**AVAILABLE DATA**
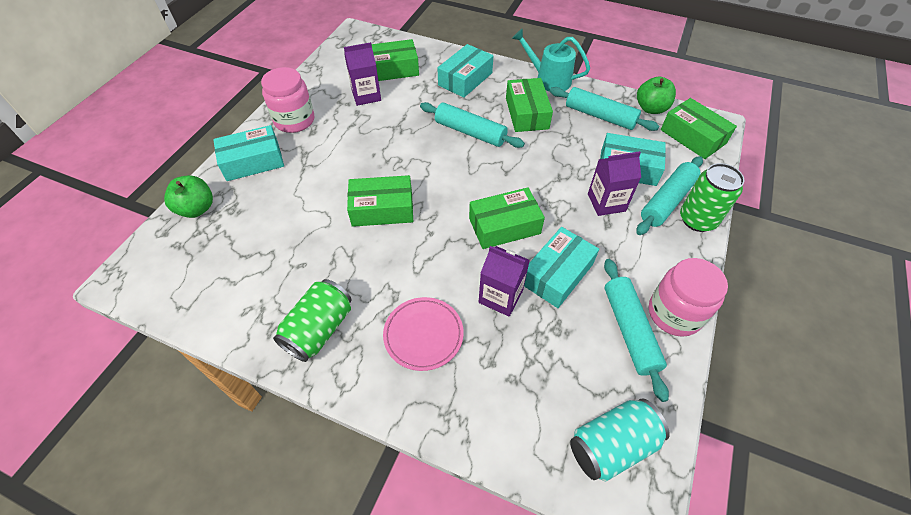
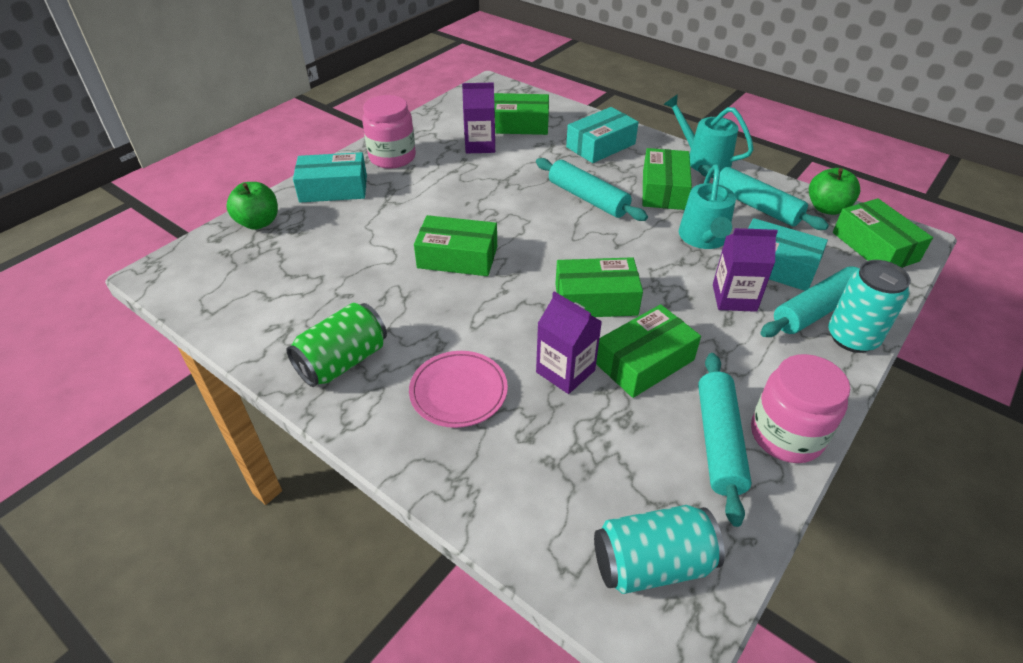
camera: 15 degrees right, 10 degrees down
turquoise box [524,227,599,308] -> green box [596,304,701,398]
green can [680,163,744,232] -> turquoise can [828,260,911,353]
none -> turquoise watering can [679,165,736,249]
* * *
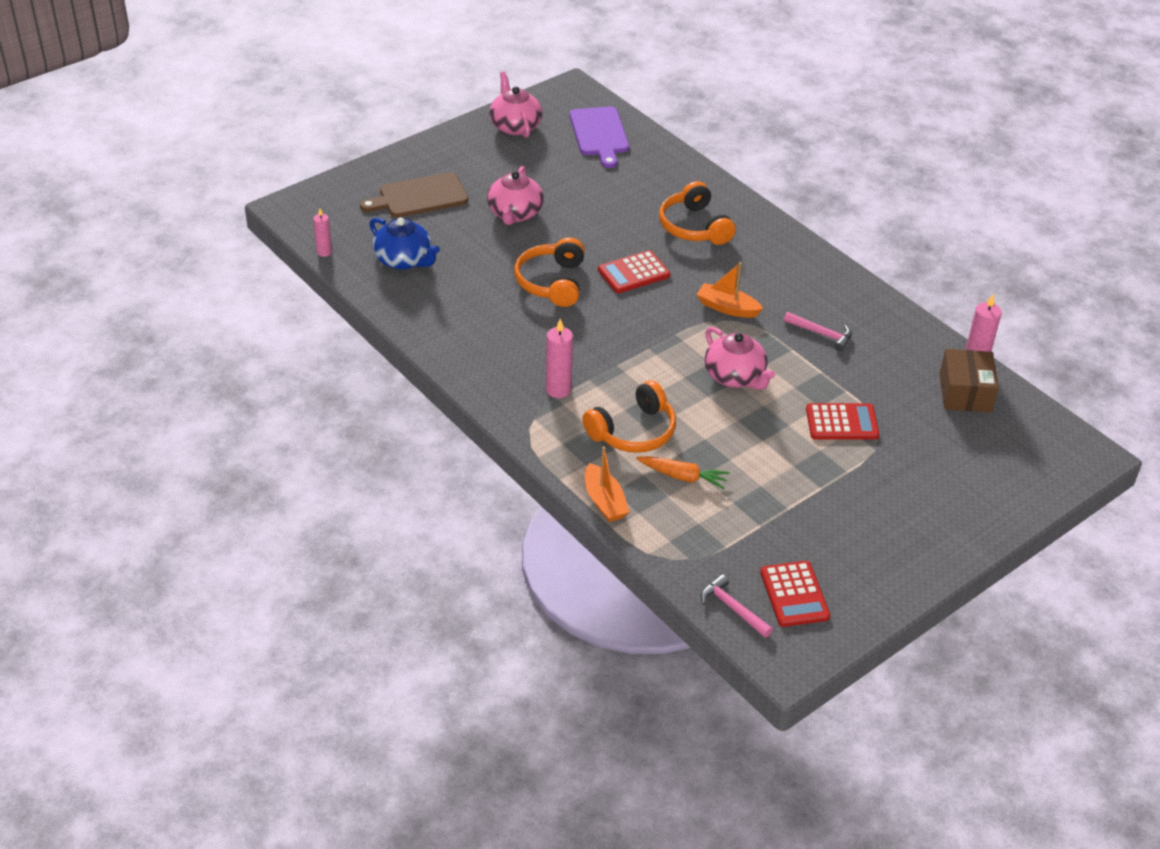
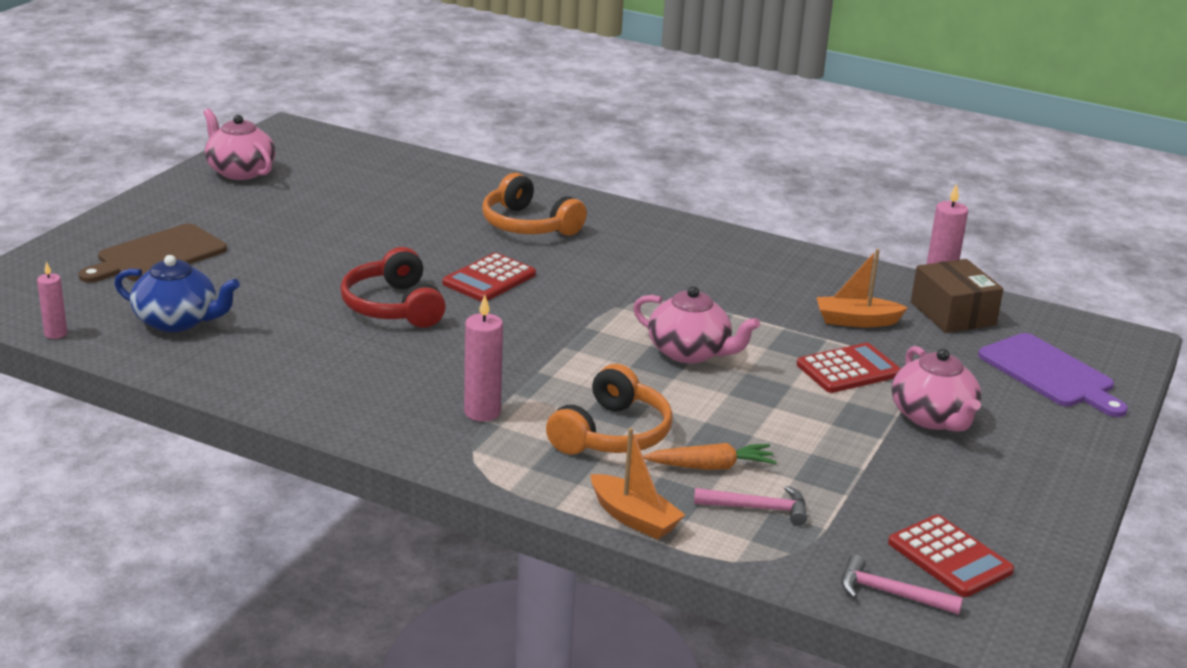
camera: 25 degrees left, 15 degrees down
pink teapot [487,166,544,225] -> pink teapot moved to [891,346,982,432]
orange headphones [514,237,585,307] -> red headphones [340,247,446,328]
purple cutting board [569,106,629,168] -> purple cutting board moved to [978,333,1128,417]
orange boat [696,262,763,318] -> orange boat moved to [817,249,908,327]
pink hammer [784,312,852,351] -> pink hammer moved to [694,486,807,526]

**TO DO**
In the material above, which lines contain "camera"? Copy each of them.

**RESPONSE TO THIS TASK**
camera: 15 degrees right, 10 degrees down
camera: 25 degrees left, 15 degrees down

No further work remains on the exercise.